::: Data for review
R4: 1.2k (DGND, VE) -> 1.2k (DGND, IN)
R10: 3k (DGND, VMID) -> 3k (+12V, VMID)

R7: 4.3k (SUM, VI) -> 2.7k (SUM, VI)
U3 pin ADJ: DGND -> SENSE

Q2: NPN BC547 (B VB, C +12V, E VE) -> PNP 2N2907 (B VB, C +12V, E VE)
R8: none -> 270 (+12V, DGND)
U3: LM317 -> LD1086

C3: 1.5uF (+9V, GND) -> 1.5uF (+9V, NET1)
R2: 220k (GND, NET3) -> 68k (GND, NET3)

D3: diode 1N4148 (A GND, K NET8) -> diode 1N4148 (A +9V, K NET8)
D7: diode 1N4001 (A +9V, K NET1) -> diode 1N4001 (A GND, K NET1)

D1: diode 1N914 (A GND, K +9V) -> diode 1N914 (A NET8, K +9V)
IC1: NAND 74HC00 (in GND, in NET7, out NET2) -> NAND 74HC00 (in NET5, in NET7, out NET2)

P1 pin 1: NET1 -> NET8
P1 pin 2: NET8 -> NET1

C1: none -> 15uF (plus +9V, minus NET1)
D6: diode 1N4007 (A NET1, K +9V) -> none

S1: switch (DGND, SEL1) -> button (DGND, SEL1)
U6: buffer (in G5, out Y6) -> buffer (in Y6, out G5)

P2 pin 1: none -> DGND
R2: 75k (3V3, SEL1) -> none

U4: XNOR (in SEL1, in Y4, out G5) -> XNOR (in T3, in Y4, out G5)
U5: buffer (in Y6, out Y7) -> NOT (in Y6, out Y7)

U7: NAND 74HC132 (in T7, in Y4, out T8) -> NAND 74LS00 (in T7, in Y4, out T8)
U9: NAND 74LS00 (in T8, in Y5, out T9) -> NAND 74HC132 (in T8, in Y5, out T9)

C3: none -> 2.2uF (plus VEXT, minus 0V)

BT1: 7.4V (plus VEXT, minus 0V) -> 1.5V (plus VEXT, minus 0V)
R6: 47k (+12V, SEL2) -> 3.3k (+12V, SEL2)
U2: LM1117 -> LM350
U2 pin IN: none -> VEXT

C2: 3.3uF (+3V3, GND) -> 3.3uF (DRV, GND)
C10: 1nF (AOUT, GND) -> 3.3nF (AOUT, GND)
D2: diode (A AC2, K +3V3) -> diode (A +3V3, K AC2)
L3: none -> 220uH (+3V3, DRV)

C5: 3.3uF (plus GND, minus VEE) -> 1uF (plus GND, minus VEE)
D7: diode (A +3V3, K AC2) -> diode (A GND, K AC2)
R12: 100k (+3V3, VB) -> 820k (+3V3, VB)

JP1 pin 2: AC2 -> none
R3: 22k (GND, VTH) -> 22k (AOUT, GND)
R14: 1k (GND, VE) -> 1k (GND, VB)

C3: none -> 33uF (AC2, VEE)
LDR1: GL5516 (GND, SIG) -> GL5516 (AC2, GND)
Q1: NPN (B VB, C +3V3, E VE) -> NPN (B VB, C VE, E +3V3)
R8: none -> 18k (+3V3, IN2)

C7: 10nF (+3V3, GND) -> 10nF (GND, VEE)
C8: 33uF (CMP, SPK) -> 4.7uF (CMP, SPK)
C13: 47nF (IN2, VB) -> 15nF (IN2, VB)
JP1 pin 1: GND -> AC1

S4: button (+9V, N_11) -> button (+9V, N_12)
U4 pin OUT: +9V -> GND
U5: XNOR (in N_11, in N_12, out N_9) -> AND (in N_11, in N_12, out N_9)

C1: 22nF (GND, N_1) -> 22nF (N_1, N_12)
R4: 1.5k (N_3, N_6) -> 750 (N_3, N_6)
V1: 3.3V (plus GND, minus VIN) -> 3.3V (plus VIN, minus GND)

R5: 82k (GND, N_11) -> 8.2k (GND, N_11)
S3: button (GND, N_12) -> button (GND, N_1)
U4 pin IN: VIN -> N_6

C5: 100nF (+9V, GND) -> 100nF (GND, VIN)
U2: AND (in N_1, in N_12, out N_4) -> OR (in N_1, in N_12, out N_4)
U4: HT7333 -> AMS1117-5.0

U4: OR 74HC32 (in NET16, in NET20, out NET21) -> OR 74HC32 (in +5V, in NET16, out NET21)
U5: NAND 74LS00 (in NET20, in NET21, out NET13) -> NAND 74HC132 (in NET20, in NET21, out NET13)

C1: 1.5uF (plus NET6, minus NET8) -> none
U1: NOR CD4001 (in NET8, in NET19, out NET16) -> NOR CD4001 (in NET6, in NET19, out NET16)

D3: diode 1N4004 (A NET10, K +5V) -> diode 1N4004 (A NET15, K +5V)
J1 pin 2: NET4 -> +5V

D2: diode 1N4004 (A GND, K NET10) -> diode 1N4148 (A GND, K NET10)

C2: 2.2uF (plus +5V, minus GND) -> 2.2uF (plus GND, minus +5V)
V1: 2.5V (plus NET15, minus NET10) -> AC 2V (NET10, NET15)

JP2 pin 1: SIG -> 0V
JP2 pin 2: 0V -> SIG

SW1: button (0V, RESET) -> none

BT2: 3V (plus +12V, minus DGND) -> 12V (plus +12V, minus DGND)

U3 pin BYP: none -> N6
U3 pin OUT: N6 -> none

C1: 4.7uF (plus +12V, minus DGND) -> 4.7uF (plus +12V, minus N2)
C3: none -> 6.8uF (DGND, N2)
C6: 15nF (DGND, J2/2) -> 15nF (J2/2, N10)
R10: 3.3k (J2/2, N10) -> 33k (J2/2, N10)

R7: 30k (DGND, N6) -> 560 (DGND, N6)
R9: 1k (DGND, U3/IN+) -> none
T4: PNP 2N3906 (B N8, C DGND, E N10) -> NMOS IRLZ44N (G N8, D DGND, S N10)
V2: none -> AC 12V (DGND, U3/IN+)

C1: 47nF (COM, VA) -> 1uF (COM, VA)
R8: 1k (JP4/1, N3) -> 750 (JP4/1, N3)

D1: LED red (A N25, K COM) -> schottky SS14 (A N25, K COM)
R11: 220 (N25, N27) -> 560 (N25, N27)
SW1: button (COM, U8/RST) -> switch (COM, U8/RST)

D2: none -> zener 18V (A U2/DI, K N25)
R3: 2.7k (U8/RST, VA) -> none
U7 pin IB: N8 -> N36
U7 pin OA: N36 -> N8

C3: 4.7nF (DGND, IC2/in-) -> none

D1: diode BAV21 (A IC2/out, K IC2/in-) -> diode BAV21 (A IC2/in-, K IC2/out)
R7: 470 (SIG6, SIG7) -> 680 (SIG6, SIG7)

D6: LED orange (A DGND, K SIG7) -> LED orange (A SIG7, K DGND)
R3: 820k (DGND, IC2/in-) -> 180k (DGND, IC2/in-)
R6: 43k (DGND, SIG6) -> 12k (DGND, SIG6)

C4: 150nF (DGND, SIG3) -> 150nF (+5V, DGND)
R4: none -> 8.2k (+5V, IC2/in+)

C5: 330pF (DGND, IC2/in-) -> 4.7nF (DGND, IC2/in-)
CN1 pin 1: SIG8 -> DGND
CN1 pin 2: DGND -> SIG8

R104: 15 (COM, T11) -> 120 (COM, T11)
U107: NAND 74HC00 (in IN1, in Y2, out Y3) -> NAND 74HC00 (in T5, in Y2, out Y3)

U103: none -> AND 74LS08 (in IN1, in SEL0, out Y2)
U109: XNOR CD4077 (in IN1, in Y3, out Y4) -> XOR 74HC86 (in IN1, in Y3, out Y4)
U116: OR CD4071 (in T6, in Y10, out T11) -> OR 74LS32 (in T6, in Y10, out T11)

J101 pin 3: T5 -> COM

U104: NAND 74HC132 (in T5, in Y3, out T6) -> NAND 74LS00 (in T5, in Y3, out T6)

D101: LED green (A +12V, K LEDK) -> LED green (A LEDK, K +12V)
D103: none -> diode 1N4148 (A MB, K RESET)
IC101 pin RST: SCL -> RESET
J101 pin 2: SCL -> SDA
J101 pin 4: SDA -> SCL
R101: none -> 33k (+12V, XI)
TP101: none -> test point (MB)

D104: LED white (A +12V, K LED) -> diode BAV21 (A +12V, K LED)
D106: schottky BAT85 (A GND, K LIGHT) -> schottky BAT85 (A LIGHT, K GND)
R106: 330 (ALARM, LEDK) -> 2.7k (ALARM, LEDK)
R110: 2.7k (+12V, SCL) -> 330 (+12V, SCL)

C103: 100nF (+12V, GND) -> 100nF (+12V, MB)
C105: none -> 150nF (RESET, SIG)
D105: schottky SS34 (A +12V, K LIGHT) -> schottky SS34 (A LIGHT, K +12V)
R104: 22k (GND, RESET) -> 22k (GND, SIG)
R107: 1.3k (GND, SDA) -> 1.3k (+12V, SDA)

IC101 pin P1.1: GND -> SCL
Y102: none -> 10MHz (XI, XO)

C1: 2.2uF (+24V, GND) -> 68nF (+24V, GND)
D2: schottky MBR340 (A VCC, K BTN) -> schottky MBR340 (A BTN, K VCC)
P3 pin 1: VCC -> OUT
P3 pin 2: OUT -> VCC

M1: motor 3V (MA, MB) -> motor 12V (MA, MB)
::::::
§ **What you are asked to do**
The answer must hold only the lines from the first line of the data through the line bearing "R2: 220k (GND, NET3) -> 68k (GND, NET3)", returned exactly.

§ **Solution for this problem**
R4: 1.2k (DGND, VE) -> 1.2k (DGND, IN)
R10: 3k (DGND, VMID) -> 3k (+12V, VMID)

R7: 4.3k (SUM, VI) -> 2.7k (SUM, VI)
U3 pin ADJ: DGND -> SENSE

Q2: NPN BC547 (B VB, C +12V, E VE) -> PNP 2N2907 (B VB, C +12V, E VE)
R8: none -> 270 (+12V, DGND)
U3: LM317 -> LD1086

C3: 1.5uF (+9V, GND) -> 1.5uF (+9V, NET1)
R2: 220k (GND, NET3) -> 68k (GND, NET3)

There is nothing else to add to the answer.